THE PROBLEM: Read the records below and report each line in which "cyan" occurs.

Shape scene image sequences:

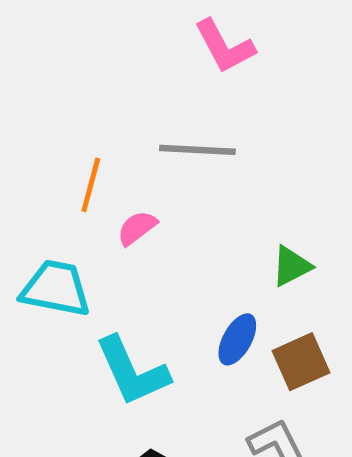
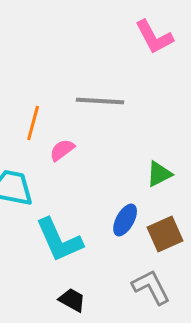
pink L-shape: (225, 46) -> (154, 37), moved

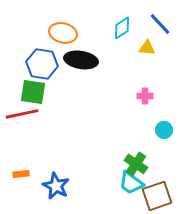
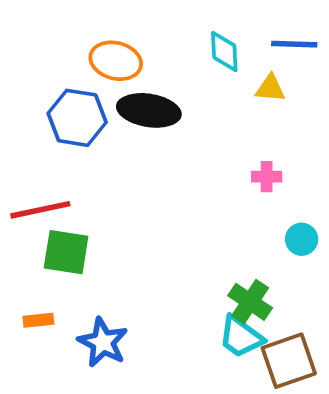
blue line: (160, 24) -> (294, 44), turned -45
cyan diamond: (122, 28) -> (224, 52), turned -60
green square: (33, 92) -> (66, 252), moved

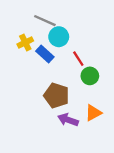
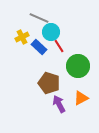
red line: (78, 59) -> (59, 46), moved
green circle: (90, 76) -> (78, 66), size x1.5
purple arrow: (68, 120) -> (59, 104), turned 42

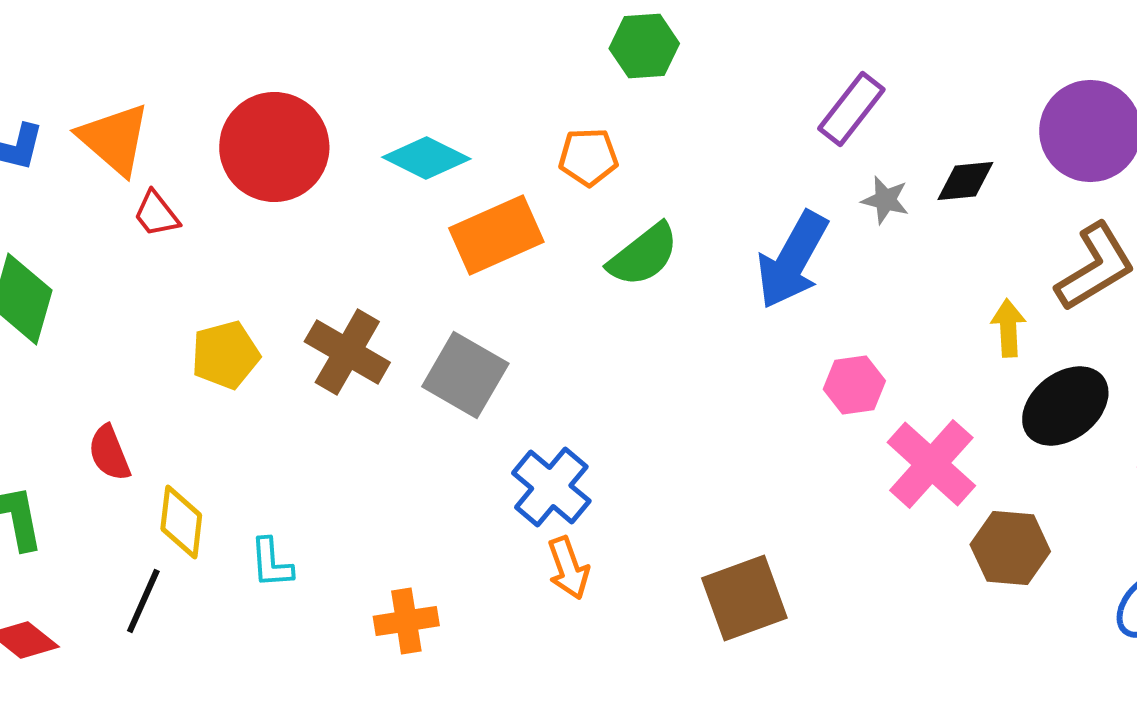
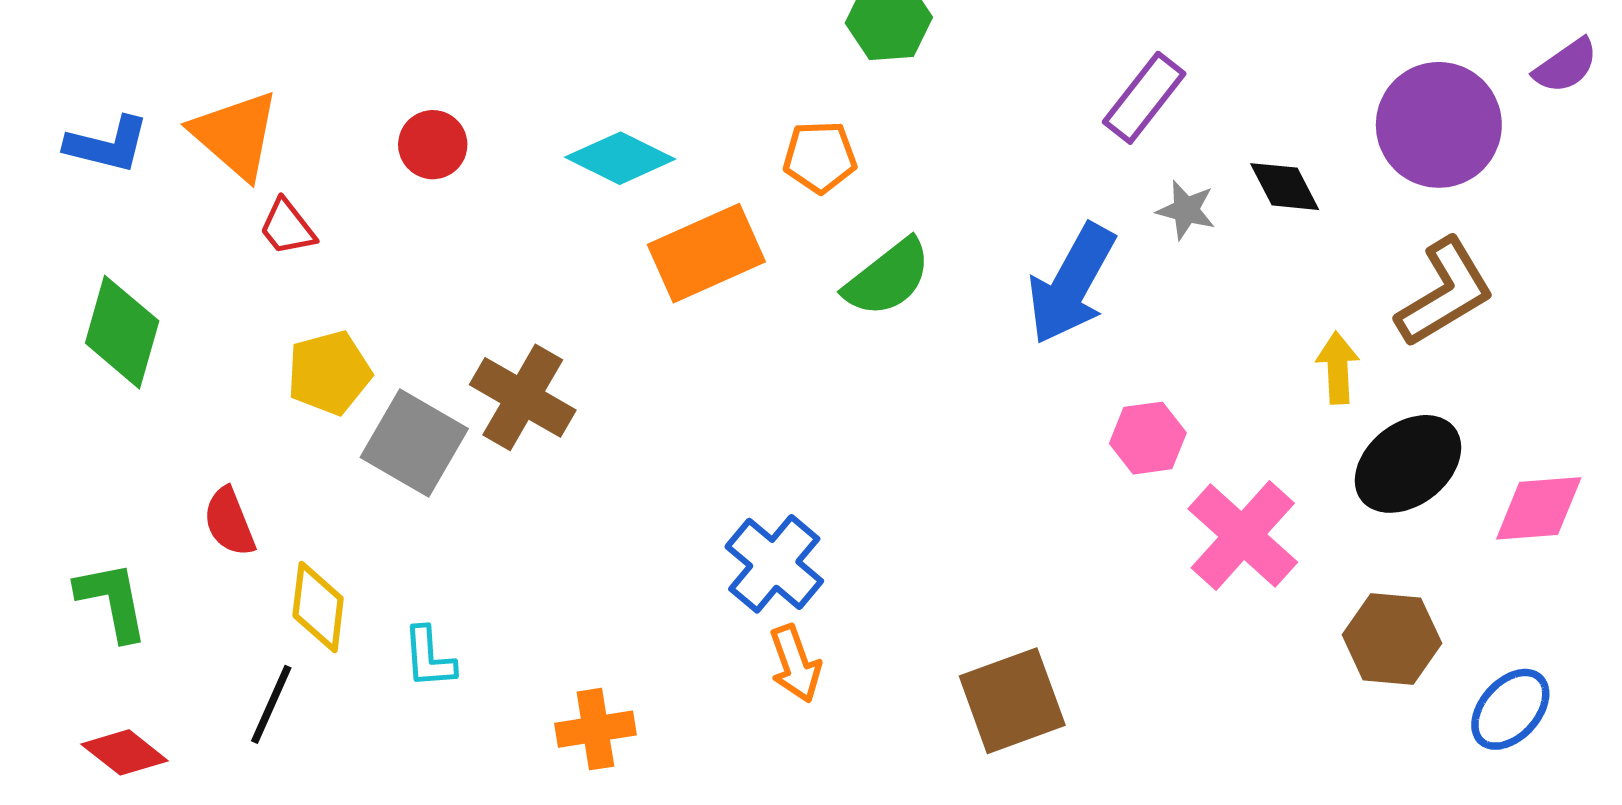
red circle: (274, 147) -> (433, 145), size x0.5
black diamond: (965, 181) -> (1285, 187), turned 68
yellow pentagon: (225, 355) -> (329, 373), moved
gray square: (465, 375) -> (414, 443), moved
brown hexagon: (1010, 548) -> (1392, 639), moved

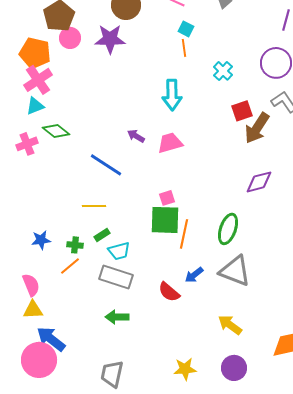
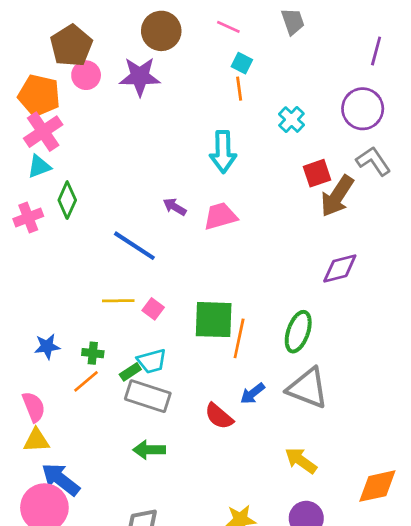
green diamond: (56, 131) -> (67, 200), turned 76
pink square: (167, 198) -> (153, 309), moved, turned -35
green rectangle: (102, 235) -> (130, 372), moved

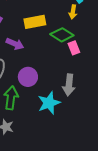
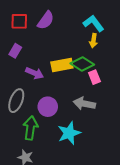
yellow rectangle: (35, 22) -> (62, 65), moved
gray arrow: (69, 85) -> (84, 104), moved, turned 95

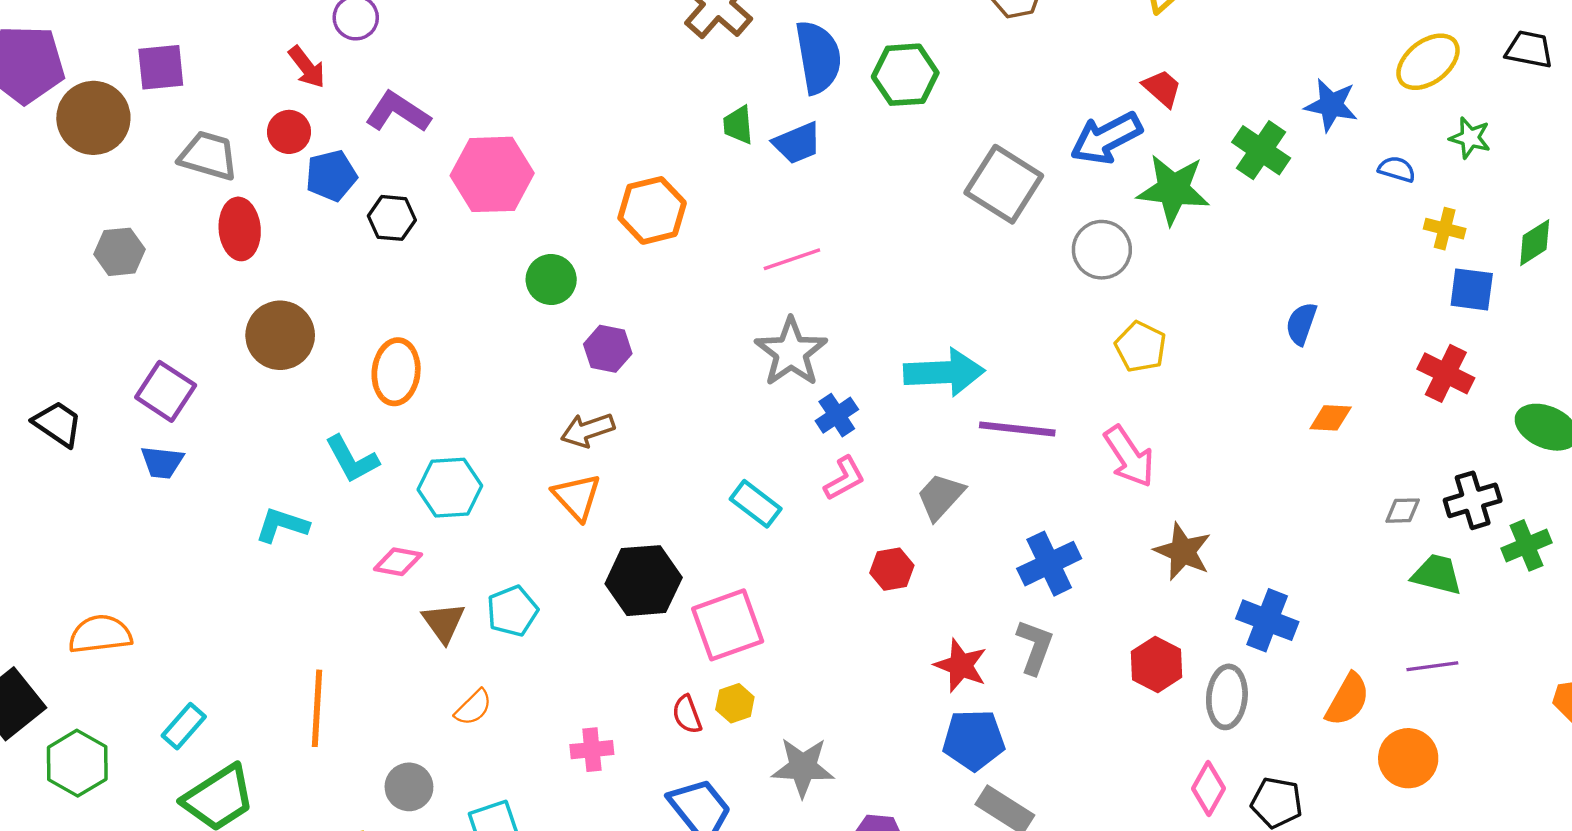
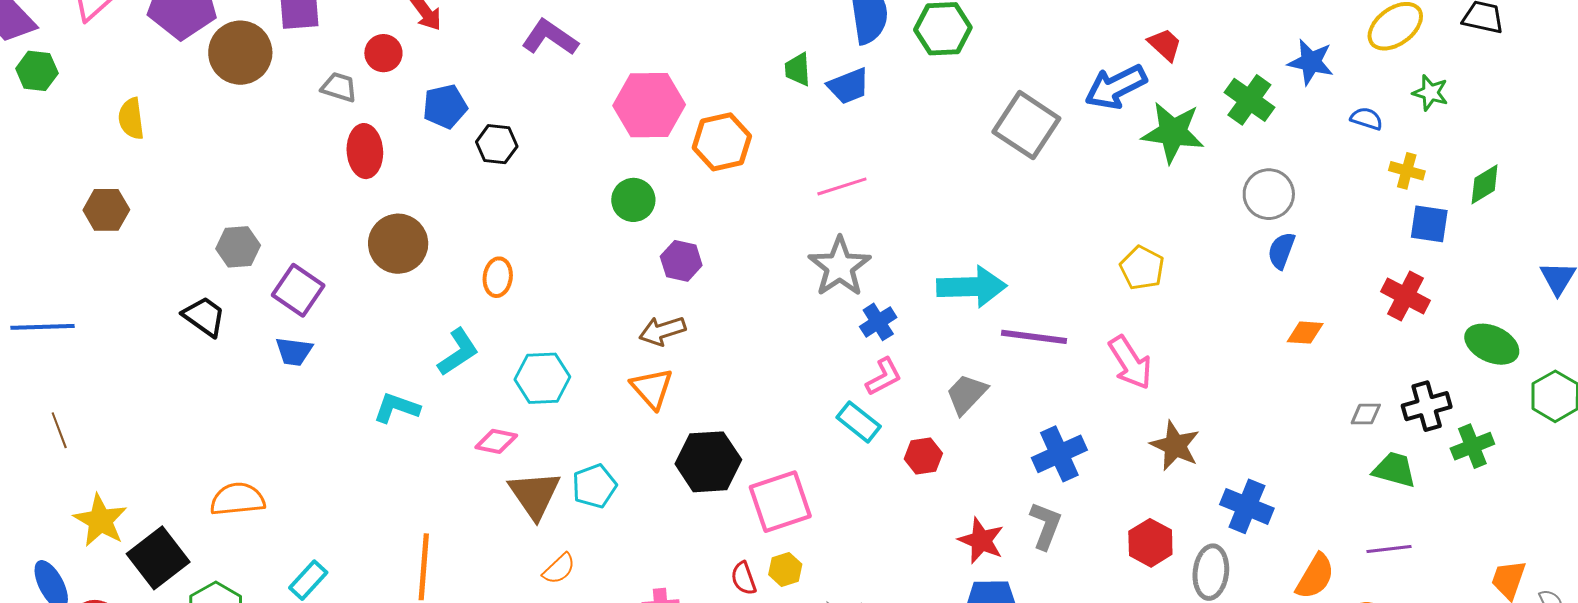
purple L-shape: (398, 112) -> (550, 38), moved
red circle: (289, 132) -> (383, 53), moved
gray trapezoid: (208, 156) -> (339, 87), size x0.7
pink hexagon: (492, 174) -> (649, 105), moved
gray circle: (1102, 250) -> (1269, 194), moved
gray hexagon: (119, 252) -> (238, 247), moved
orange ellipse: (396, 372) -> (498, 277), size x0.7
cyan L-shape: (352, 459) -> (458, 352), turned -96
cyan rectangle: (756, 504) -> (859, 422), moved
brown triangle: (444, 622) -> (535, 495), size x1.4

EXERCISE RESPONSE:
cyan diamond: (122, 28) -> (224, 52), turned -60
cyan L-shape: (352, 459) -> (458, 352), turned -96
cyan rectangle: (756, 504) -> (859, 422), moved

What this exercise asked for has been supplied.